**What to work on**
An exact copy of the listing below is needed, with no pictures in it.
++++ Material shown ++++
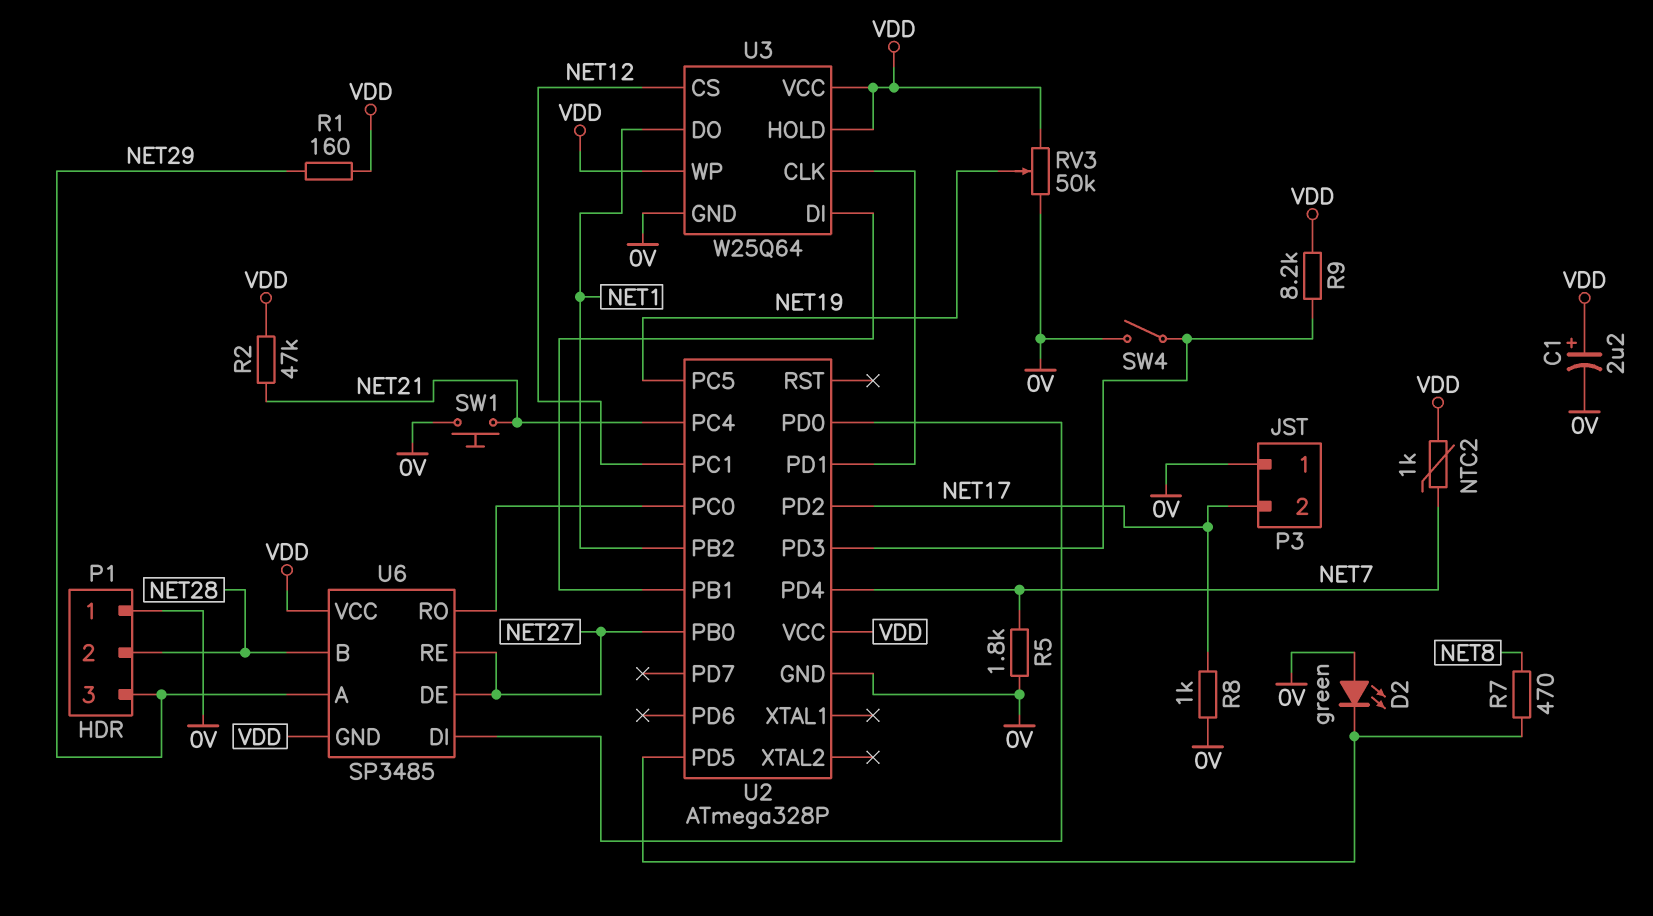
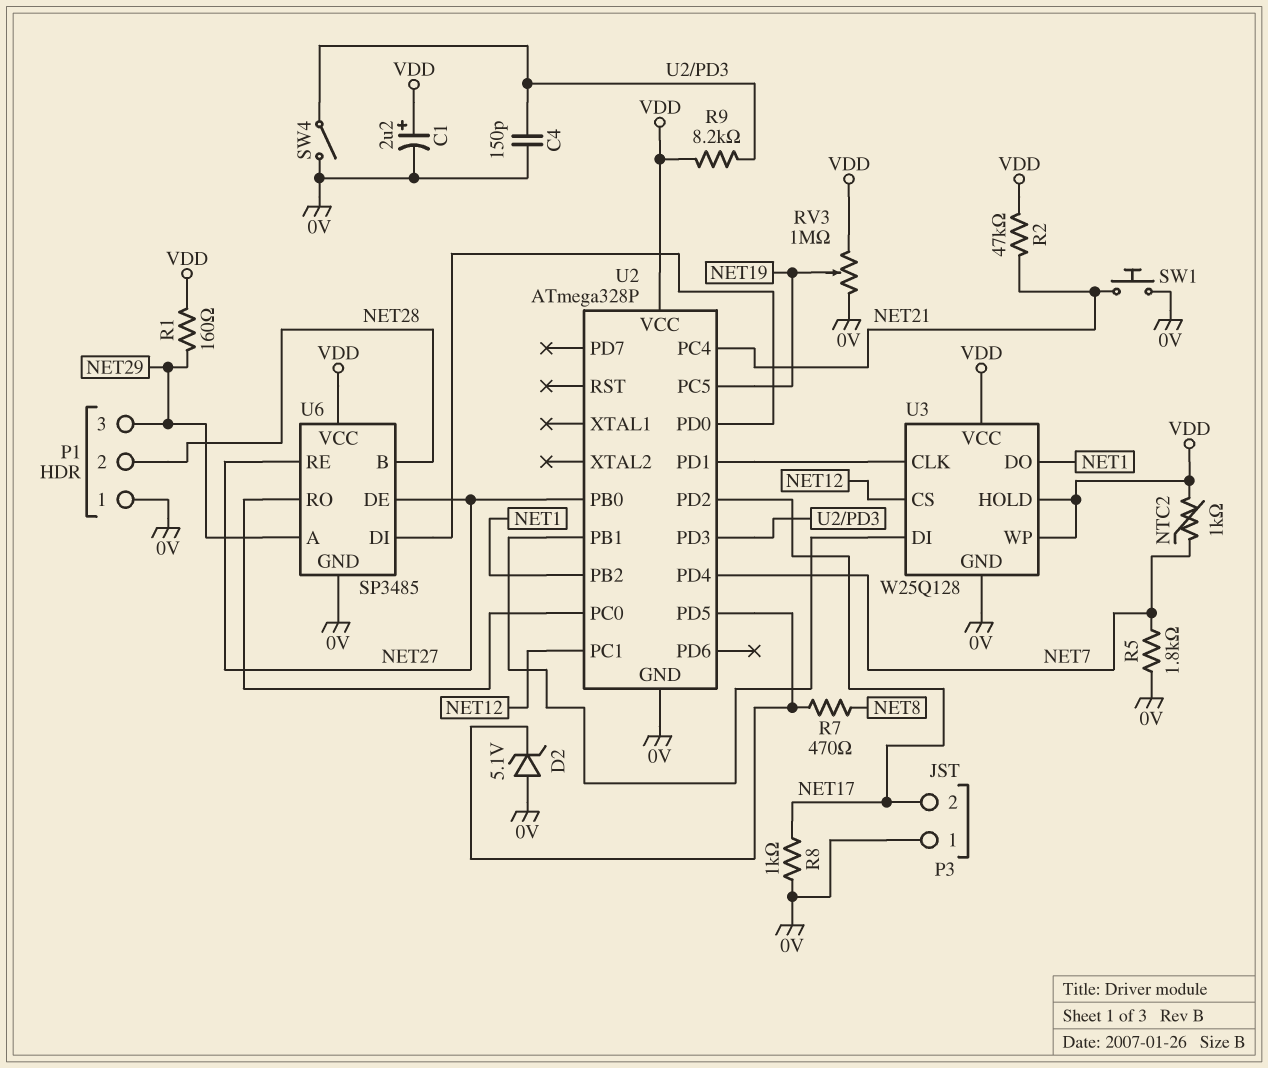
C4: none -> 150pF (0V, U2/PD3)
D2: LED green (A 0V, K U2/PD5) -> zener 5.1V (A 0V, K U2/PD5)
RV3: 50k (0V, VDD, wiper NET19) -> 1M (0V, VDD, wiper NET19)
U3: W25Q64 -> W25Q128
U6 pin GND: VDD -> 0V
++++
**Written answer**
C4: none -> 150pF (0V, U2/PD3)
D2: LED green (A 0V, K U2/PD5) -> zener 5.1V (A 0V, K U2/PD5)
RV3: 50k (0V, VDD, wiper NET19) -> 1M (0V, VDD, wiper NET19)
U3: W25Q64 -> W25Q128
U6 pin GND: VDD -> 0V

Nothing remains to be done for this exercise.